ASSIGNED TASK
In the entries below, find every line with "brown" and copy it.
....................
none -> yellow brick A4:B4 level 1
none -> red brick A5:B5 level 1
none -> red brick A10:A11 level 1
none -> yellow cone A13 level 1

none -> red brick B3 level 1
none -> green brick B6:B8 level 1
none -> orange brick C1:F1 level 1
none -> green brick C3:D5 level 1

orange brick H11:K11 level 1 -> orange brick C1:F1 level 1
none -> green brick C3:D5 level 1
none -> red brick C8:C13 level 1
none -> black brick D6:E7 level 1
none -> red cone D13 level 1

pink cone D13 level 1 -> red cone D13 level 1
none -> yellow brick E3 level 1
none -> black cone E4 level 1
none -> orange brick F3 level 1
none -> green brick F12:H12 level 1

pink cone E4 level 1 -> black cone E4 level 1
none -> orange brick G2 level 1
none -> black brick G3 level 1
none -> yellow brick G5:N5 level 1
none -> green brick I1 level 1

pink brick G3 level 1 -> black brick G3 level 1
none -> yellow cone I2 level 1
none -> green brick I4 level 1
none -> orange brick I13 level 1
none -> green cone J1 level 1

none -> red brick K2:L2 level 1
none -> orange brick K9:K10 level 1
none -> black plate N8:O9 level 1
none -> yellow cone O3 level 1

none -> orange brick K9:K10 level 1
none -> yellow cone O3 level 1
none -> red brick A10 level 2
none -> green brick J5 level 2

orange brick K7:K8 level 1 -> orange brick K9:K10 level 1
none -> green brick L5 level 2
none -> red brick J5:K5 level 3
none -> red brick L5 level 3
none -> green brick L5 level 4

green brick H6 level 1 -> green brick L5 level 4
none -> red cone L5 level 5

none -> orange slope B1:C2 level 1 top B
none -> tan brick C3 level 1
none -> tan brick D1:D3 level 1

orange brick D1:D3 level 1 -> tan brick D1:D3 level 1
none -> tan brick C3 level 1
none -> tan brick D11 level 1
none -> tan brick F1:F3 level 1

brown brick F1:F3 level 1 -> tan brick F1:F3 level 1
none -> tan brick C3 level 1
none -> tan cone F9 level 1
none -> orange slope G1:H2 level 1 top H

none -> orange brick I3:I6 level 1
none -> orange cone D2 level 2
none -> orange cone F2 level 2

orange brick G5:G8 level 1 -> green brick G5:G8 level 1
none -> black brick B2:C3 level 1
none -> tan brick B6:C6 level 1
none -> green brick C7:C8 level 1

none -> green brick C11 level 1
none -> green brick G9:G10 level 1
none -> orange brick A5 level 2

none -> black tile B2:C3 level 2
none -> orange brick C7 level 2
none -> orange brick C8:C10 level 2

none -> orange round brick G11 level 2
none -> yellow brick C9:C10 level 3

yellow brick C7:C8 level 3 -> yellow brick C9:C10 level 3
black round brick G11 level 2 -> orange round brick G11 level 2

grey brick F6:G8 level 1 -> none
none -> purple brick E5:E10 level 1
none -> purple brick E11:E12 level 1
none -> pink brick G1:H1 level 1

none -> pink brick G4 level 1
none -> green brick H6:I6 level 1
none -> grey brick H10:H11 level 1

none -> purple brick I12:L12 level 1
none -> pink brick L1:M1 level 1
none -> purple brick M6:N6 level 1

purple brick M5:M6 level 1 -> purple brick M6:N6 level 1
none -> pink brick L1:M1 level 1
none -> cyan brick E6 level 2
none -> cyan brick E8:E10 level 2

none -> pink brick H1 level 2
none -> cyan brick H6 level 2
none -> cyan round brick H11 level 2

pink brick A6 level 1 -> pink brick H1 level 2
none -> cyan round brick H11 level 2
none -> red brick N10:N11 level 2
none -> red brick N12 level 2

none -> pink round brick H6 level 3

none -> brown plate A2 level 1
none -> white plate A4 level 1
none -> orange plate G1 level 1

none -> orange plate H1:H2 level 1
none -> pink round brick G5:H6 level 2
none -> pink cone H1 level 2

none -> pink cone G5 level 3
....................
TASK RESPONSE
brown brick F1:F3 level 1 -> tan brick F1:F3 level 1
none -> brown plate A2 level 1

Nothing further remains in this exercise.